» About this task
The entries below should be quoted exactly, with no pictures carried over.

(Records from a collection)
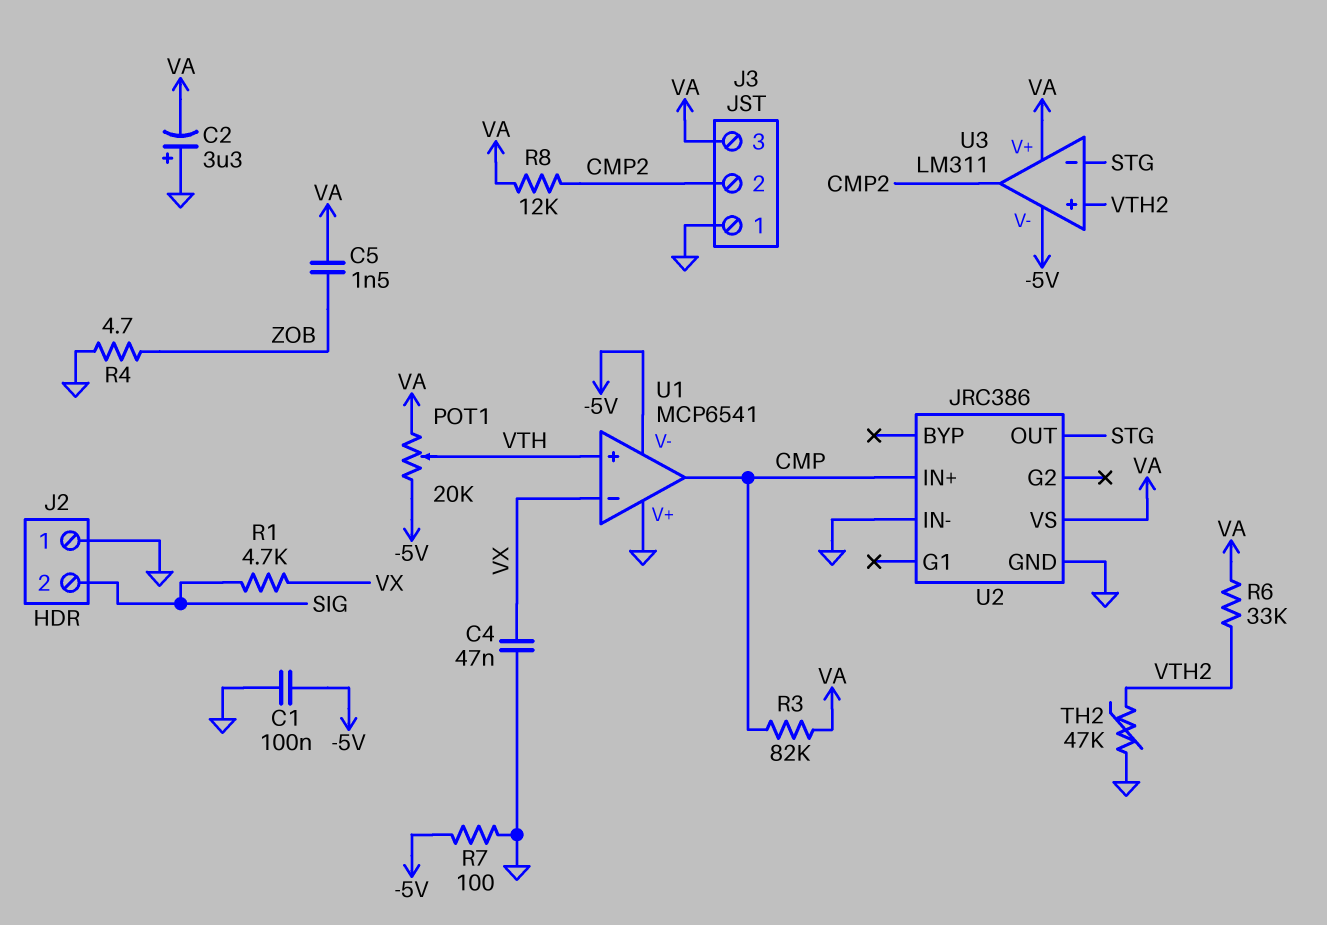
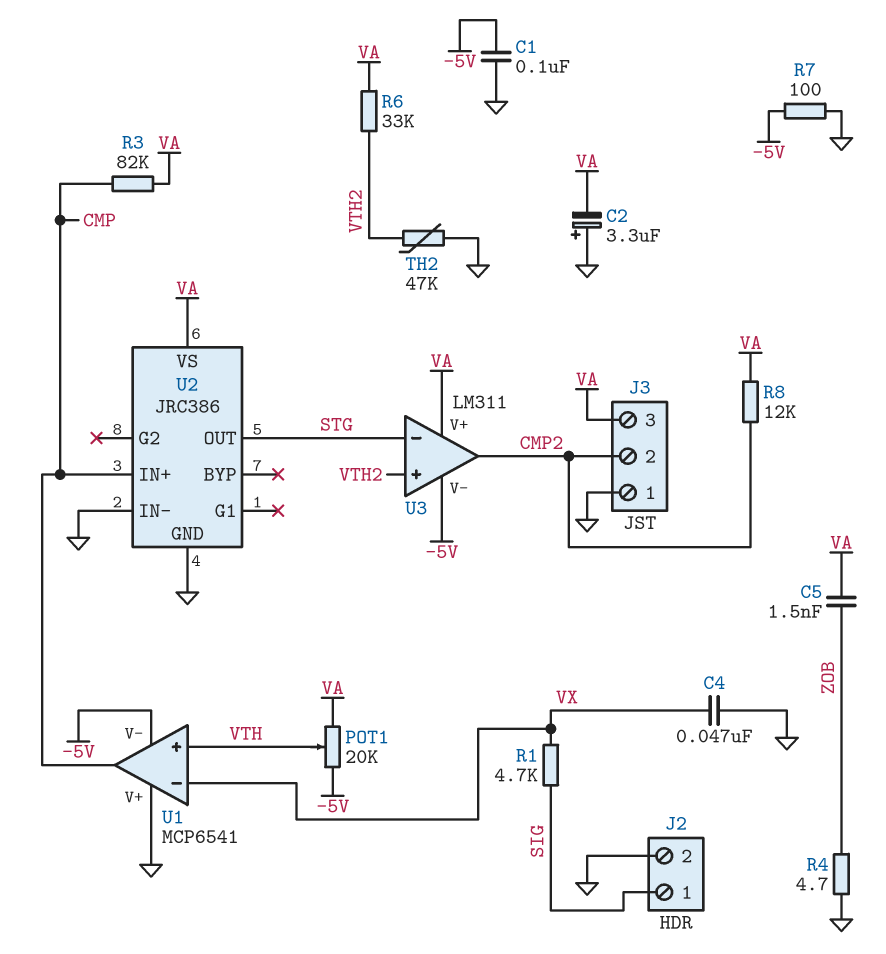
J2 pin 1: GND -> SIG
J2 pin 2: SIG -> GND

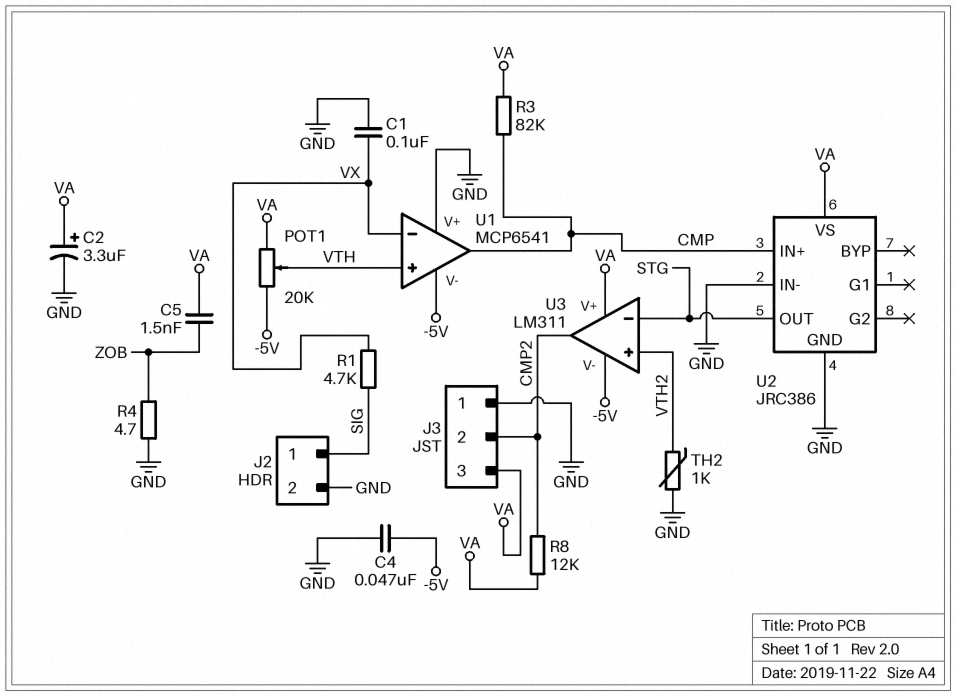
C1: 100nF (-5V, GND) -> 100nF (GND, VX)
C2: 3.3uF (plus GND, minus VA) -> 3.3uF (plus VA, minus GND)
C4: 47nF (GND, VX) -> 47nF (-5V, GND)
R6: 33k (VA, VTH2) -> none
R7: 100 (-5V, GND) -> none
TH2: 47k (GND, VTH2) -> 1k (GND, VTH2)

» Finished task
J2 pin 1: GND -> SIG
J2 pin 2: SIG -> GND

C1: 100nF (-5V, GND) -> 100nF (GND, VX)
C2: 3.3uF (plus GND, minus VA) -> 3.3uF (plus VA, minus GND)
C4: 47nF (GND, VX) -> 47nF (-5V, GND)
R6: 33k (VA, VTH2) -> none
R7: 100 (-5V, GND) -> none
TH2: 47k (GND, VTH2) -> 1k (GND, VTH2)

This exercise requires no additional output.